── Entries supplied ──
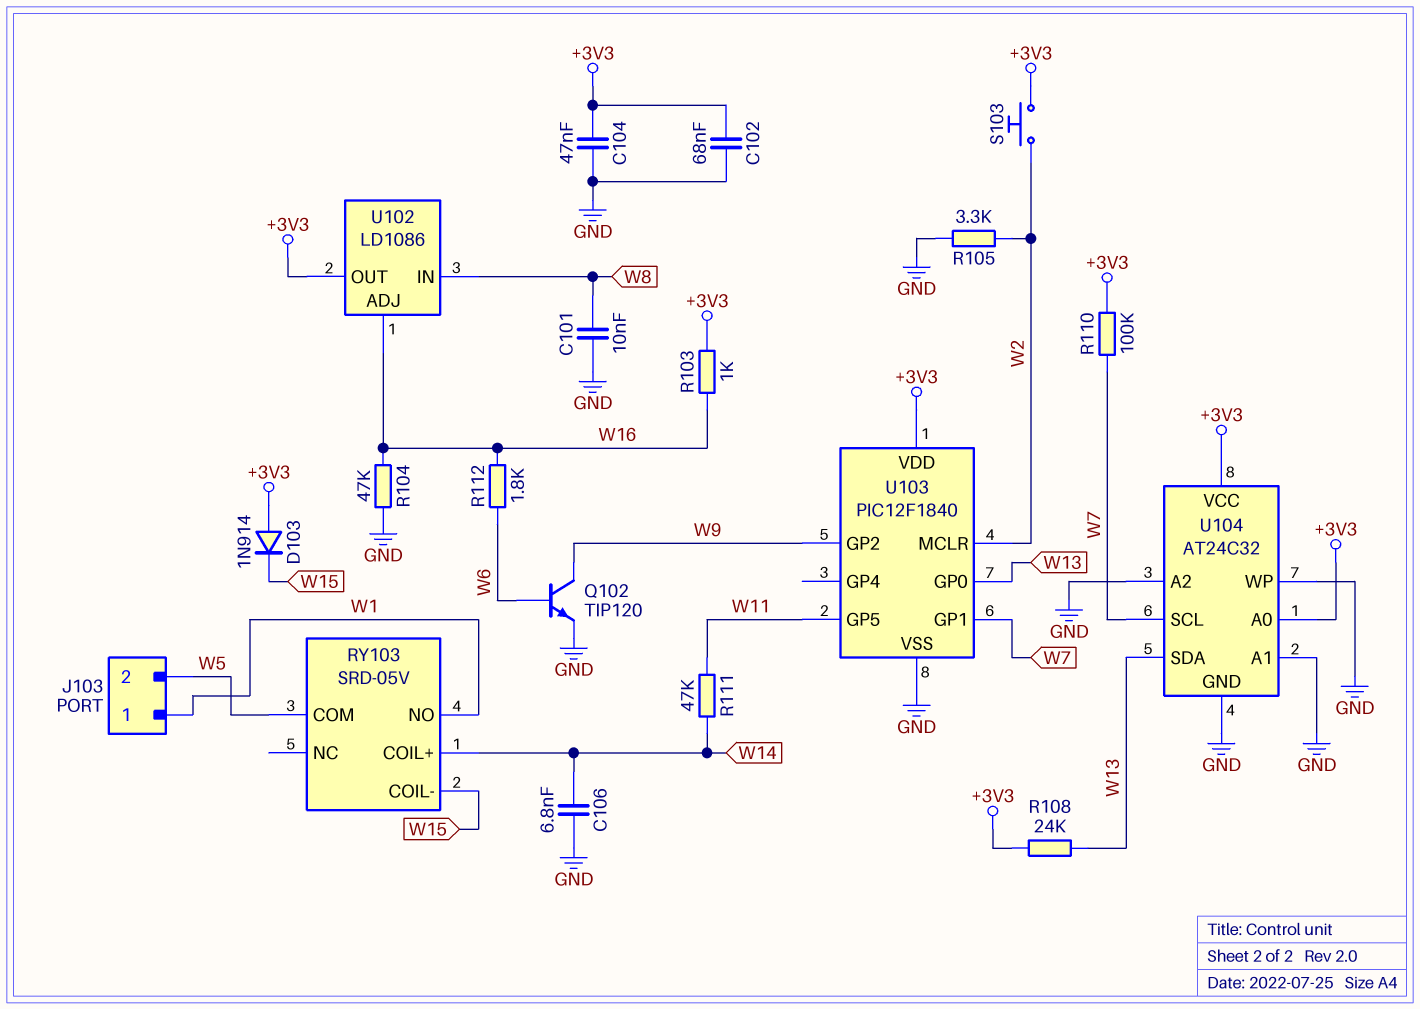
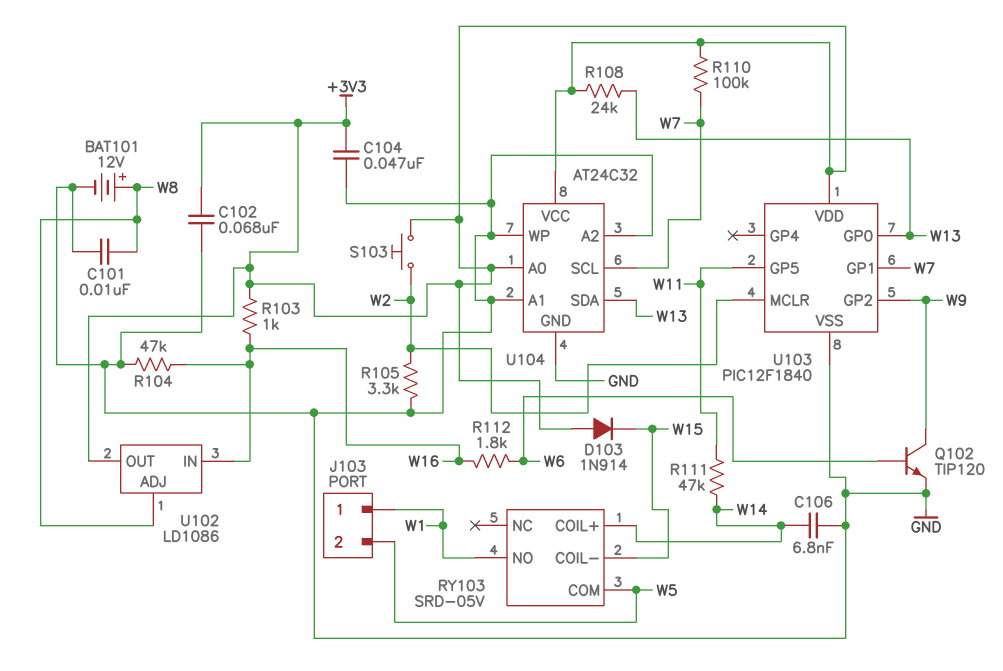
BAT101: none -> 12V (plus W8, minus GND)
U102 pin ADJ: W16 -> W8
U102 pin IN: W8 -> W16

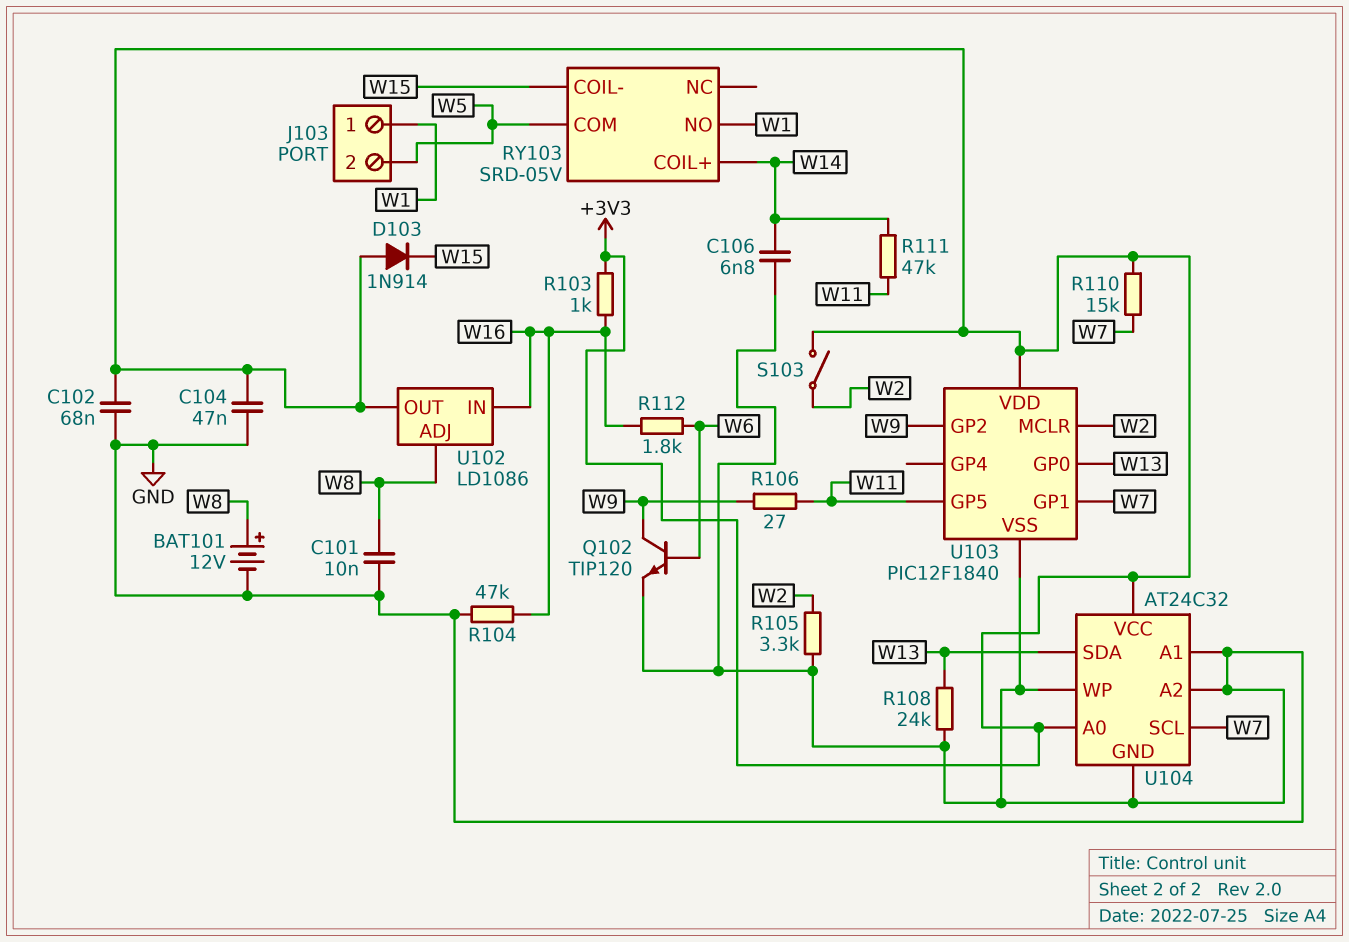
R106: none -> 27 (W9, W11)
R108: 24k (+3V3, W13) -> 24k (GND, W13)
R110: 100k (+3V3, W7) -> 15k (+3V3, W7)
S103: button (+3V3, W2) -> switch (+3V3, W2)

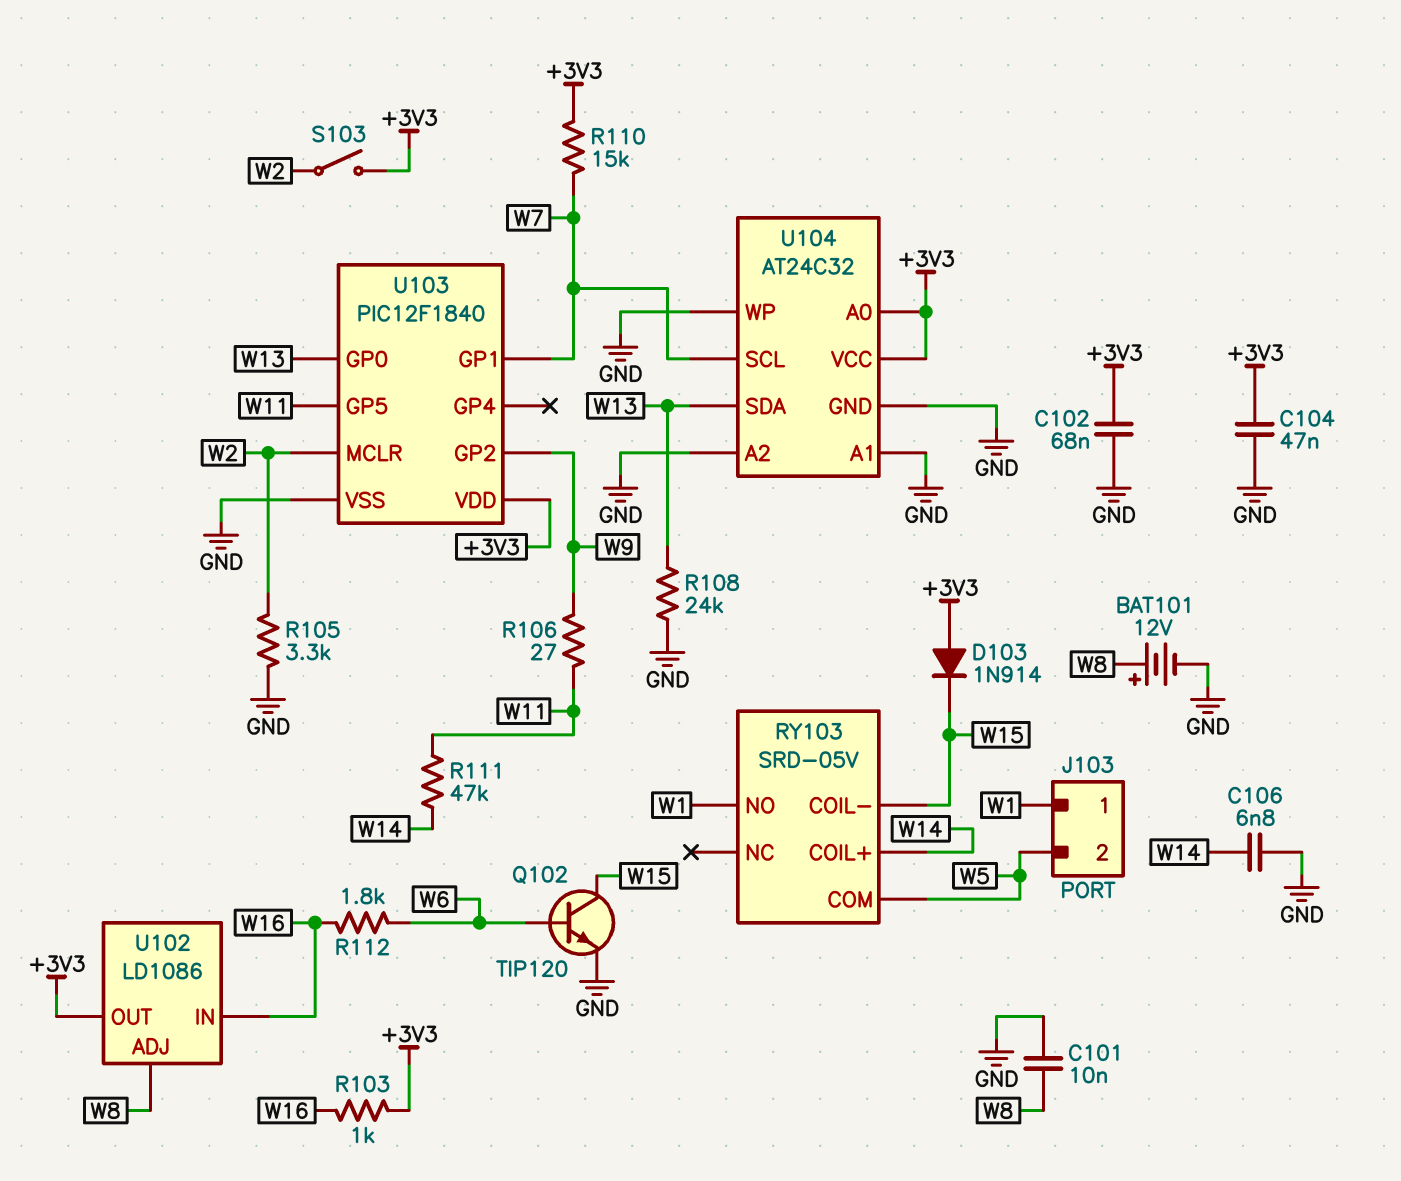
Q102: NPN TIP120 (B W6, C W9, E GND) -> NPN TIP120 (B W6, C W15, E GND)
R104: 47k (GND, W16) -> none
───
— Your assignment —
Repeat the entries exactly, pictures left out.

— Task solution —
BAT101: none -> 12V (plus W8, minus GND)
U102 pin ADJ: W16 -> W8
U102 pin IN: W8 -> W16

R106: none -> 27 (W9, W11)
R108: 24k (+3V3, W13) -> 24k (GND, W13)
R110: 100k (+3V3, W7) -> 15k (+3V3, W7)
S103: button (+3V3, W2) -> switch (+3V3, W2)

Q102: NPN TIP120 (B W6, C W9, E GND) -> NPN TIP120 (B W6, C W15, E GND)
R104: 47k (GND, W16) -> none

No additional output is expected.